-- What needs to be done --
Find the line containing "segment 'benign epithelium'". Retype it and every line after it through the end of the entries, exactly as written, with nothing added.

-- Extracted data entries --
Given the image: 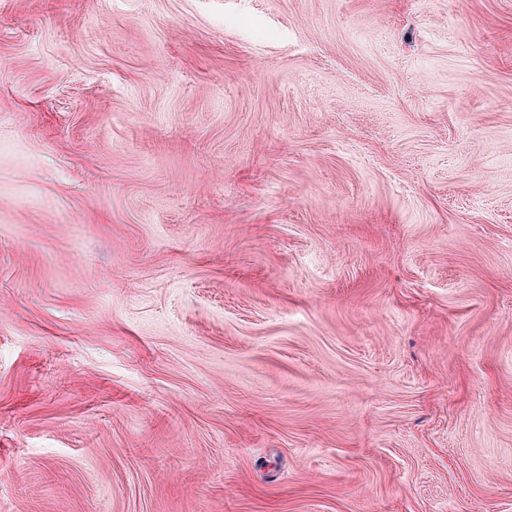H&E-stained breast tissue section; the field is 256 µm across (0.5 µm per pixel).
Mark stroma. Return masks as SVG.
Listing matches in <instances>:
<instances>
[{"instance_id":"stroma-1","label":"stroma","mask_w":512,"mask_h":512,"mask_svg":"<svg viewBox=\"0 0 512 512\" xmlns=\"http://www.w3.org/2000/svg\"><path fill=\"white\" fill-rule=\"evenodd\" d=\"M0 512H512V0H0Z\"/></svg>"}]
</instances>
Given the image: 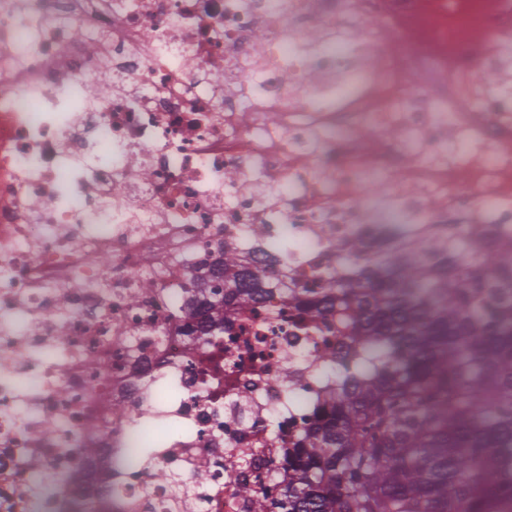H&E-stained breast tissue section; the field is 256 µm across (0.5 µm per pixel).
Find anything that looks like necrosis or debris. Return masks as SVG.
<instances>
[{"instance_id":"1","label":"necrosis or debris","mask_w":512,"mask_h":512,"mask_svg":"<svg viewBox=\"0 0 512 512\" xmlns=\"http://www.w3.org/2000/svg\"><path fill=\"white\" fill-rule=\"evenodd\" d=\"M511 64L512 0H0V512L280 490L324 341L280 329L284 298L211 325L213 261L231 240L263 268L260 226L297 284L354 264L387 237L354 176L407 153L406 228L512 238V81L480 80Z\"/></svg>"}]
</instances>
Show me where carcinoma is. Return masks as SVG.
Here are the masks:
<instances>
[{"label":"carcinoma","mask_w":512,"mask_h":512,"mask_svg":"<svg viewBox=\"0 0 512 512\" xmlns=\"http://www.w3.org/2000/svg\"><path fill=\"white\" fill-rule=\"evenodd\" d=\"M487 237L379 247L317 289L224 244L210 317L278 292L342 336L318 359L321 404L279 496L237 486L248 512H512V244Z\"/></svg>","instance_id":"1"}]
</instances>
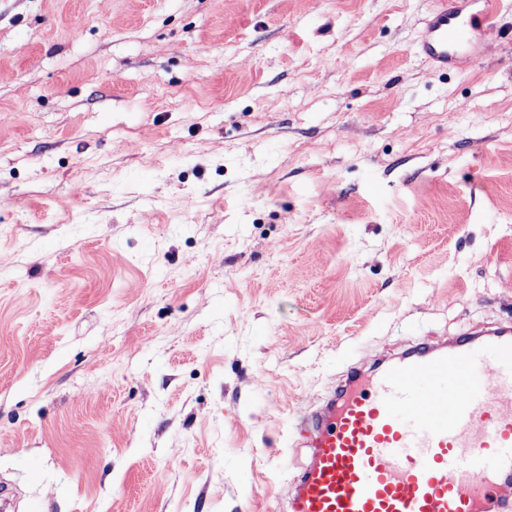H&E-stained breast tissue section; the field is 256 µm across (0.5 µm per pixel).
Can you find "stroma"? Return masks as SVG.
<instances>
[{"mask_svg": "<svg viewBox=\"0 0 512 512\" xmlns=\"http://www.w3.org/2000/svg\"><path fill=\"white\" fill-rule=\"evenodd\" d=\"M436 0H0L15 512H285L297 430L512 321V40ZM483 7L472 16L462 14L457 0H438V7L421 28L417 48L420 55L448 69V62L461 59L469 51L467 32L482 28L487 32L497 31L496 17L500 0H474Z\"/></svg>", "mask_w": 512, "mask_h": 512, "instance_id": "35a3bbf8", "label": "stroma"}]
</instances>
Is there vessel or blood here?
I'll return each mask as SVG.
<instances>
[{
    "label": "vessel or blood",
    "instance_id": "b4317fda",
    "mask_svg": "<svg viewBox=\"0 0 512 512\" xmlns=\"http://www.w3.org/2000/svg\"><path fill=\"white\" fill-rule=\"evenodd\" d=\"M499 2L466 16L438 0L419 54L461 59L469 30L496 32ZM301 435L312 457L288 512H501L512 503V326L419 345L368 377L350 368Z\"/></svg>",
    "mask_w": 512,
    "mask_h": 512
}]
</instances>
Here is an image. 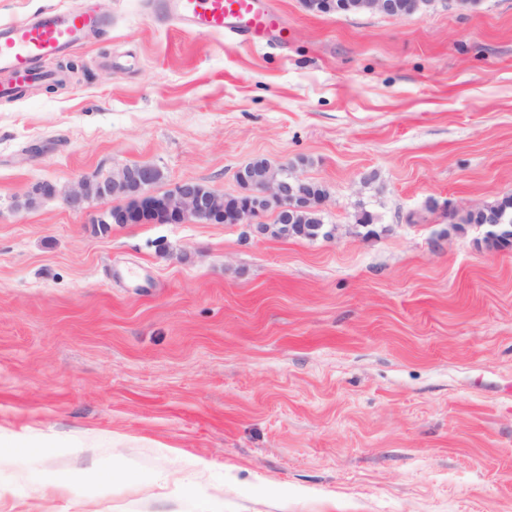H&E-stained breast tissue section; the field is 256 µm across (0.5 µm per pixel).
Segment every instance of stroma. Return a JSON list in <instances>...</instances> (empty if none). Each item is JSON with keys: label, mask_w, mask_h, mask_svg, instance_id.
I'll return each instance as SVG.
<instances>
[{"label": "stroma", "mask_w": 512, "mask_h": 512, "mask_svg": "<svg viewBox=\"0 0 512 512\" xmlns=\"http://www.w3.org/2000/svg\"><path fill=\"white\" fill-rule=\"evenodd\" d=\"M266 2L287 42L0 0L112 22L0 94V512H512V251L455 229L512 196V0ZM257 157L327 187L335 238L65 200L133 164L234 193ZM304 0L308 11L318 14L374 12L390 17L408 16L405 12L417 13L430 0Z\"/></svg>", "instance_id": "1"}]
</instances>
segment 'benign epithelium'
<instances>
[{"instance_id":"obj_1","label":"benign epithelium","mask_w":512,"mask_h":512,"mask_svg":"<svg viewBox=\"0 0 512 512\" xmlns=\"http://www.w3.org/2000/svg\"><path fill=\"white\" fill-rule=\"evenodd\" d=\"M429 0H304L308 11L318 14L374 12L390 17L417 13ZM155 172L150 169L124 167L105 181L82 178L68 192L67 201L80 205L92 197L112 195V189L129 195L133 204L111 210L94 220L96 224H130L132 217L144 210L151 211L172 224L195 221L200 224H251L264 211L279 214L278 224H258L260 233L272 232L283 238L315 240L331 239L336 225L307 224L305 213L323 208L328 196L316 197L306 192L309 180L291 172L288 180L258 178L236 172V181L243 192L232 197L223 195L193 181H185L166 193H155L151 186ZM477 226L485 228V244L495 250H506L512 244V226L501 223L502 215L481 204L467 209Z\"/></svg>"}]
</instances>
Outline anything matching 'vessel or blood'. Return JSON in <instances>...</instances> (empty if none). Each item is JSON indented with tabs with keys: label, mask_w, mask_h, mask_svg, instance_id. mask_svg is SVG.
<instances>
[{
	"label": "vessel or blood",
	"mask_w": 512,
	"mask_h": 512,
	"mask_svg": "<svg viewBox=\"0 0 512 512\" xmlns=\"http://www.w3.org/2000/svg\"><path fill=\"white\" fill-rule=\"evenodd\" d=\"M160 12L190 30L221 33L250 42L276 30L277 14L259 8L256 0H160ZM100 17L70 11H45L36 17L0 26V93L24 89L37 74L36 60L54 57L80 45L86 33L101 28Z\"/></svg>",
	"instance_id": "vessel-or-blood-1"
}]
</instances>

-- Final answer --
segment 'benign epithelium'
<instances>
[{"instance_id":"obj_1","label":"benign epithelium","mask_w":512,"mask_h":512,"mask_svg":"<svg viewBox=\"0 0 512 512\" xmlns=\"http://www.w3.org/2000/svg\"><path fill=\"white\" fill-rule=\"evenodd\" d=\"M429 0H304L308 11L318 14L374 12L390 17L417 13ZM155 172L150 169L124 167L105 181L82 178L68 192L67 201L80 205L92 197L112 195V189L129 195L133 204L111 210L94 220L96 224H130L132 217L144 210L151 211L172 224L195 221L200 224H251L264 211L279 214L278 224H258L260 233L272 232L283 238L315 240L331 239L336 225L307 224L305 213L323 208L328 196L316 197L306 192L309 180L291 172L288 180L258 178L236 172V181L243 192L232 197L223 195L193 181H185L166 193H155L151 186ZM477 226L485 228V244L495 250H506L512 244V226L501 223L502 215L481 204L467 209Z\"/></svg>"}]
</instances>
Outline anything matching 'vessel or blood'. Return JSON in <instances>...</instances> (empty if none). Each item is JSON indented with tabs with keys: label, mask_w, mask_h, mask_svg, instance_id. mask_svg is SVG.
<instances>
[{
	"label": "vessel or blood",
	"mask_w": 512,
	"mask_h": 512,
	"mask_svg": "<svg viewBox=\"0 0 512 512\" xmlns=\"http://www.w3.org/2000/svg\"><path fill=\"white\" fill-rule=\"evenodd\" d=\"M160 12L190 30L221 33L250 42L276 30L277 14L259 8L256 0H160ZM100 17L70 11H45L36 17L0 26V93L24 89L37 74L36 60L54 57L80 45L86 33L101 28Z\"/></svg>",
	"instance_id": "vessel-or-blood-1"
}]
</instances>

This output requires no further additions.